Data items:
□ □ □ □ □ □ □
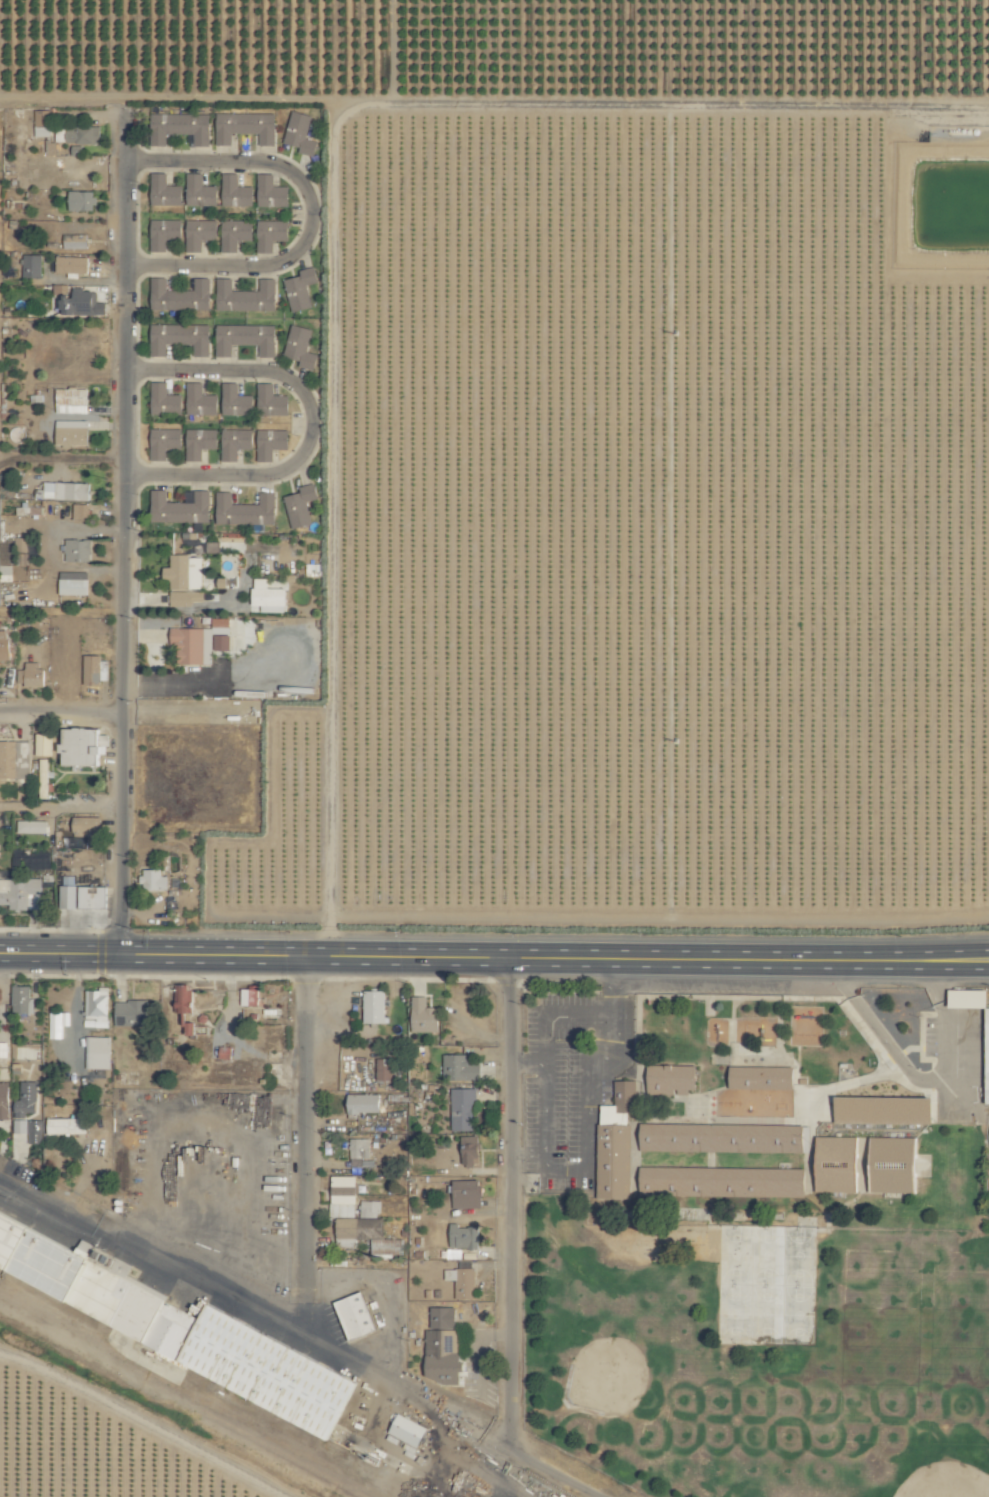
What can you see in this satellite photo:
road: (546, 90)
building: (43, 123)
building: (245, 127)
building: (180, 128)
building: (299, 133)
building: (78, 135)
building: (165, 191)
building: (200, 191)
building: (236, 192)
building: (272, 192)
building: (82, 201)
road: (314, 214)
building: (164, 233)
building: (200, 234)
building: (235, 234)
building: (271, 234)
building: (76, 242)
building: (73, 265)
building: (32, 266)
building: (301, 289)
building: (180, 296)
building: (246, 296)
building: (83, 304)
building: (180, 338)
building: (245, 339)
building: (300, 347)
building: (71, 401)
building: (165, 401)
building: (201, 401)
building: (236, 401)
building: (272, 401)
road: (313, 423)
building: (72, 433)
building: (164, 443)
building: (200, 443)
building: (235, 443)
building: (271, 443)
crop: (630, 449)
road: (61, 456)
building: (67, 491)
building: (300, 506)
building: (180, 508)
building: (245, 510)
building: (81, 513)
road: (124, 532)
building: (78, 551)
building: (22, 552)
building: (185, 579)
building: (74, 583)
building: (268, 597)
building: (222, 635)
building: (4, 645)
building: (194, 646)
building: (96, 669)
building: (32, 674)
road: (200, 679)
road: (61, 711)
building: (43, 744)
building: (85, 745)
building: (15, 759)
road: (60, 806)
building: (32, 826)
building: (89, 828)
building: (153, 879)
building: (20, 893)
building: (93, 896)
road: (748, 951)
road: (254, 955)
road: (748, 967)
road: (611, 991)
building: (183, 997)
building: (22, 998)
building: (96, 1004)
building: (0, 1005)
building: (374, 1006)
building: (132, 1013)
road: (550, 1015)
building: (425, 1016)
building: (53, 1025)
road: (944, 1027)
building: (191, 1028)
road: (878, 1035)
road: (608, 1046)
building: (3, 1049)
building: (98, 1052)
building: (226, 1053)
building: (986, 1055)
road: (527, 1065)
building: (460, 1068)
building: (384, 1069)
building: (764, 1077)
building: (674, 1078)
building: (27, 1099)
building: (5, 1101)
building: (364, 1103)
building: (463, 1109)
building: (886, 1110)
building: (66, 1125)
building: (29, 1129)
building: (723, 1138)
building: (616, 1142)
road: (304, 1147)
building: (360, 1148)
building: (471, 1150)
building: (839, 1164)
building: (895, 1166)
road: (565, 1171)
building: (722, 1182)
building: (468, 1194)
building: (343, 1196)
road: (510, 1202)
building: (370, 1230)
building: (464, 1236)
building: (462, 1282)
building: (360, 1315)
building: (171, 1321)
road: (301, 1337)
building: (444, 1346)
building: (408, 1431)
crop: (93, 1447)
□ □ □ □ □ □ □
### Exercise directions
Only the text is to be copied: please reproduce the records exactly and drop the pictures.

### Exercise output
What can you see in this satellite photo:
road: (546, 90)
building: (43, 123)
building: (245, 127)
building: (180, 128)
building: (299, 133)
building: (78, 135)
building: (165, 191)
building: (200, 191)
building: (236, 192)
building: (272, 192)
building: (82, 201)
road: (314, 214)
building: (164, 233)
building: (200, 234)
building: (235, 234)
building: (271, 234)
building: (76, 242)
building: (73, 265)
building: (32, 266)
building: (301, 289)
building: (180, 296)
building: (246, 296)
building: (83, 304)
building: (180, 338)
building: (245, 339)
building: (300, 347)
building: (71, 401)
building: (165, 401)
building: (201, 401)
building: (236, 401)
building: (272, 401)
road: (313, 423)
building: (72, 433)
building: (164, 443)
building: (200, 443)
building: (235, 443)
building: (271, 443)
crop: (630, 449)
road: (61, 456)
building: (67, 491)
building: (300, 506)
building: (180, 508)
building: (245, 510)
building: (81, 513)
road: (124, 532)
building: (78, 551)
building: (22, 552)
building: (185, 579)
building: (74, 583)
building: (268, 597)
building: (222, 635)
building: (4, 645)
building: (194, 646)
building: (96, 669)
building: (32, 674)
road: (200, 679)
road: (61, 711)
building: (43, 744)
building: (85, 745)
building: (15, 759)
road: (60, 806)
building: (32, 826)
building: (89, 828)
building: (153, 879)
building: (20, 893)
building: (93, 896)
road: (748, 951)
road: (254, 955)
road: (748, 967)
road: (611, 991)
building: (183, 997)
building: (22, 998)
building: (96, 1004)
building: (0, 1005)
building: (374, 1006)
building: (132, 1013)
road: (550, 1015)
building: (425, 1016)
building: (53, 1025)
road: (944, 1027)
building: (191, 1028)
road: (878, 1035)
road: (608, 1046)
building: (3, 1049)
building: (98, 1052)
building: (226, 1053)
building: (986, 1055)
road: (527, 1065)
building: (460, 1068)
building: (384, 1069)
building: (764, 1077)
building: (674, 1078)
building: (27, 1099)
building: (5, 1101)
building: (364, 1103)
building: (463, 1109)
building: (886, 1110)
building: (66, 1125)
building: (29, 1129)
building: (723, 1138)
building: (616, 1142)
road: (304, 1147)
building: (360, 1148)
building: (471, 1150)
building: (839, 1164)
building: (895, 1166)
road: (565, 1171)
building: (722, 1182)
building: (468, 1194)
building: (343, 1196)
road: (510, 1202)
building: (370, 1230)
building: (464, 1236)
building: (462, 1282)
building: (360, 1315)
building: (171, 1321)
road: (301, 1337)
building: (444, 1346)
building: (408, 1431)
crop: (93, 1447)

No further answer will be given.